Activity: From the listing below, return each line that includes "plate".

-------- Data extracts --------

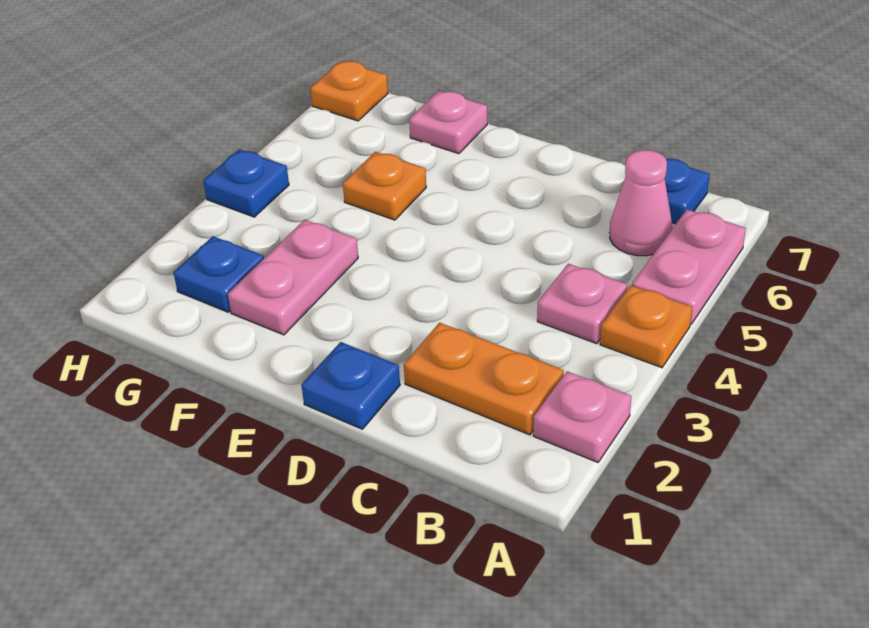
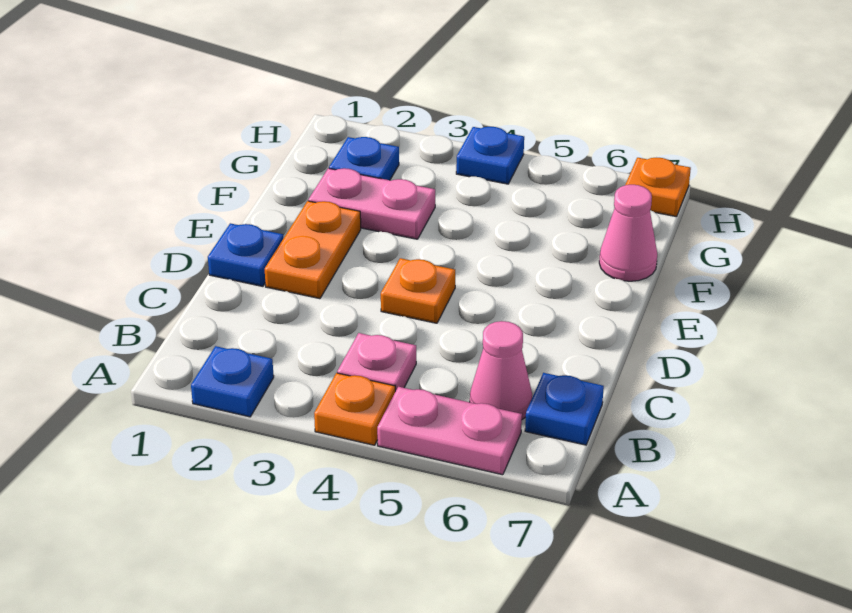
pink plate A2 level 1 -> blue plate A2 level 1
orange plate B2:C2 level 1 -> orange plate D2:E2 level 1
orange plate F5 level 1 -> orange plate D4 level 1
pink plate F7 level 1 -> pink cone F7 level 1

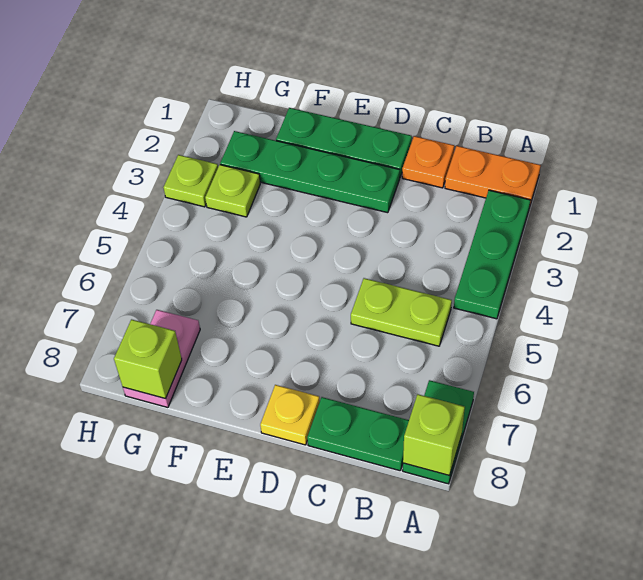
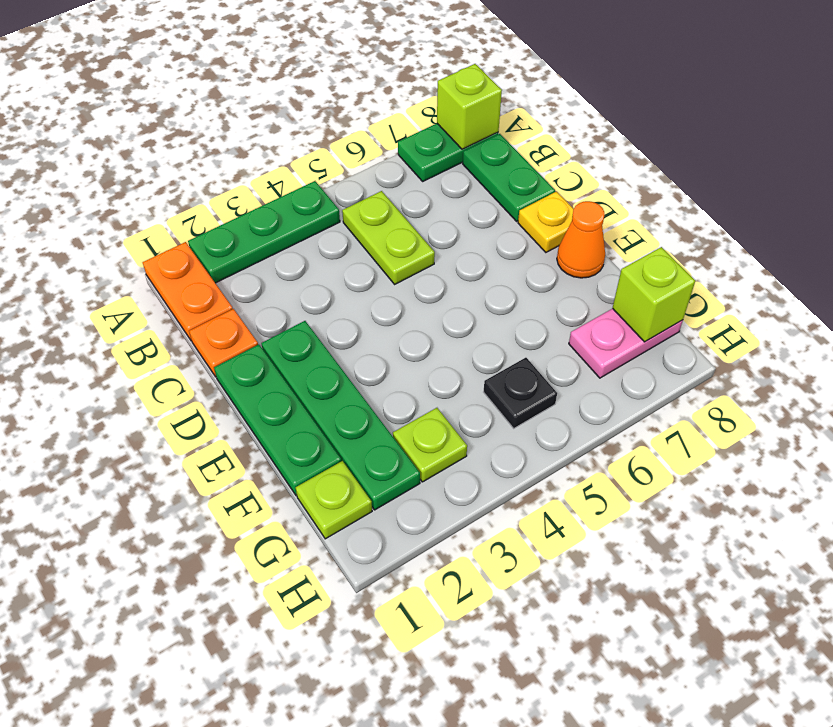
none -> orange cone E8 level 1
none -> black plate G5 level 1
lime plate H3 level 1 -> lime plate G1 level 1

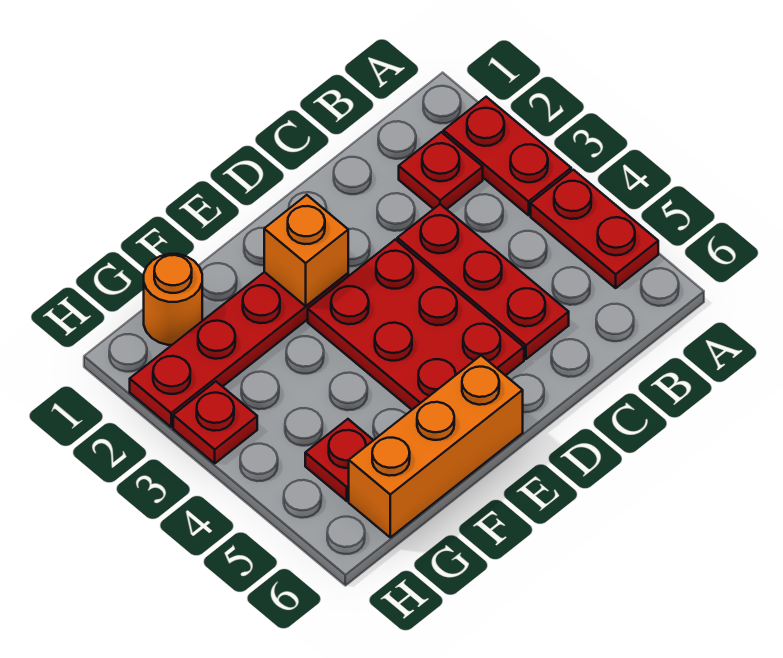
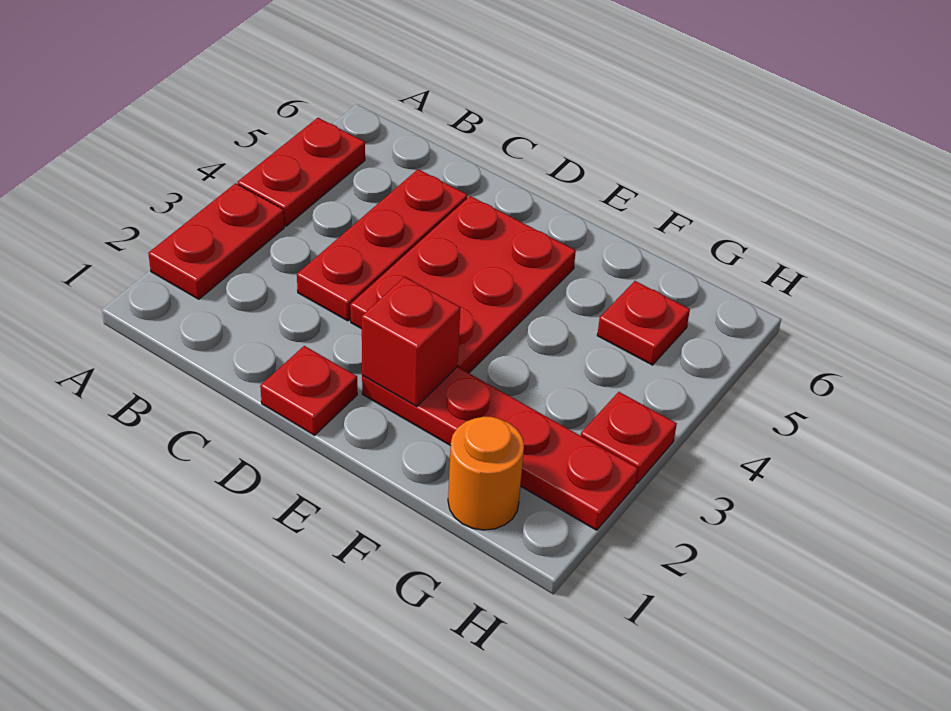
red plate B2 level 1 -> red plate D1 level 1
orange brick E2 level 2 -> red brick E2 level 2
orange brick E6:G6 level 1 -> none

--------

Output for this task:
pink plate A2 level 1 -> blue plate A2 level 1
orange plate B2:C2 level 1 -> orange plate D2:E2 level 1
orange plate F5 level 1 -> orange plate D4 level 1
pink plate F7 level 1 -> pink cone F7 level 1
none -> black plate G5 level 1
lime plate H3 level 1 -> lime plate G1 level 1
red plate B2 level 1 -> red plate D1 level 1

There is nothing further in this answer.